**WHAT THE TASK ASKS:** In your answer, every line of the records should be written out exactly.
--- EXERCISE DATA Enclosed Below ---
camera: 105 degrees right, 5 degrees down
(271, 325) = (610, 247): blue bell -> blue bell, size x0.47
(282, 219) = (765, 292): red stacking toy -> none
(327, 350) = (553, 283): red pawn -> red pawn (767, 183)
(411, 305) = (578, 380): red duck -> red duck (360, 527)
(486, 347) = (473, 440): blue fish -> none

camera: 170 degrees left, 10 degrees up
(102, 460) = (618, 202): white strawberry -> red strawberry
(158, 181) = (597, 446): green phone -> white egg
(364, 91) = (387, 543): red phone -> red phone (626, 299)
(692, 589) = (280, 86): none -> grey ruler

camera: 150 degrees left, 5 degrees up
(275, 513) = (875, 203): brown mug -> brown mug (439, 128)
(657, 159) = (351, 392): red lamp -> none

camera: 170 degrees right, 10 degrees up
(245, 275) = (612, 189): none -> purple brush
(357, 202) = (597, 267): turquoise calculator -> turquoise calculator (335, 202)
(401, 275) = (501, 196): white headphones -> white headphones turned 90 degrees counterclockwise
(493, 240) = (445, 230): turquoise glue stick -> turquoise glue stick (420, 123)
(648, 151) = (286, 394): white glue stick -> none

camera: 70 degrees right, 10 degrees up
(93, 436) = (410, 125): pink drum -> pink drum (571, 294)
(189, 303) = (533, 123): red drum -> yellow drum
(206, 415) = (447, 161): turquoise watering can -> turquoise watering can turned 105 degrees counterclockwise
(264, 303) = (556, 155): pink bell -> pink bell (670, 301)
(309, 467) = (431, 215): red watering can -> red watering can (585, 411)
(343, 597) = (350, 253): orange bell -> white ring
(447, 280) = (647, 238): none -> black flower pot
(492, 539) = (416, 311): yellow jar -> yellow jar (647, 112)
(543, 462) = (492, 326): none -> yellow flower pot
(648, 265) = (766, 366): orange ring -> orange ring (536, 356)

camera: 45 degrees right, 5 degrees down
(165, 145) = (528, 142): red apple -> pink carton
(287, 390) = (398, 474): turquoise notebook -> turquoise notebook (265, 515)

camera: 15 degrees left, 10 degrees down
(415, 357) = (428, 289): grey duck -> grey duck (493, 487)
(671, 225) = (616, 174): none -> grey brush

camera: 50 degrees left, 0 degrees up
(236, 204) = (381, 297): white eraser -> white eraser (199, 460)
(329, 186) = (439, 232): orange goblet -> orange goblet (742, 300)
--- End of Enclosed EXERCISE DATA ---
**PROBLEM SOLUTION:**
camera: 105 degrees right, 5 degrees down
(271, 325) = (610, 247): blue bell -> blue bell, size x0.47
(282, 219) = (765, 292): red stacking toy -> none
(327, 350) = (553, 283): red pawn -> red pawn (767, 183)
(411, 305) = (578, 380): red duck -> red duck (360, 527)
(486, 347) = (473, 440): blue fish -> none

camera: 170 degrees left, 10 degrees up
(102, 460) = (618, 202): white strawberry -> red strawberry
(158, 181) = (597, 446): green phone -> white egg
(364, 91) = (387, 543): red phone -> red phone (626, 299)
(692, 589) = (280, 86): none -> grey ruler

camera: 150 degrees left, 5 degrees up
(275, 513) = (875, 203): brown mug -> brown mug (439, 128)
(657, 159) = (351, 392): red lamp -> none

camera: 170 degrees right, 10 degrees up
(245, 275) = (612, 189): none -> purple brush
(357, 202) = (597, 267): turquoise calculator -> turquoise calculator (335, 202)
(401, 275) = (501, 196): white headphones -> white headphones turned 90 degrees counterclockwise
(493, 240) = (445, 230): turquoise glue stick -> turquoise glue stick (420, 123)
(648, 151) = (286, 394): white glue stick -> none

camera: 70 degrees right, 10 degrees up
(93, 436) = (410, 125): pink drum -> pink drum (571, 294)
(189, 303) = (533, 123): red drum -> yellow drum
(206, 415) = (447, 161): turquoise watering can -> turquoise watering can turned 105 degrees counterclockwise
(264, 303) = (556, 155): pink bell -> pink bell (670, 301)
(309, 467) = (431, 215): red watering can -> red watering can (585, 411)
(343, 597) = (350, 253): orange bell -> white ring
(447, 280) = (647, 238): none -> black flower pot
(492, 539) = (416, 311): yellow jar -> yellow jar (647, 112)
(543, 462) = (492, 326): none -> yellow flower pot
(648, 265) = (766, 366): orange ring -> orange ring (536, 356)

camera: 45 degrees right, 5 degrees down
(165, 145) = (528, 142): red apple -> pink carton
(287, 390) = (398, 474): turquoise notebook -> turquoise notebook (265, 515)

camera: 15 degrees left, 10 degrees down
(415, 357) = (428, 289): grey duck -> grey duck (493, 487)
(671, 225) = (616, 174): none -> grey brush

camera: 50 degrees left, 0 degrees up
(236, 204) = (381, 297): white eraser -> white eraser (199, 460)
(329, 186) = (439, 232): orange goblet -> orange goblet (742, 300)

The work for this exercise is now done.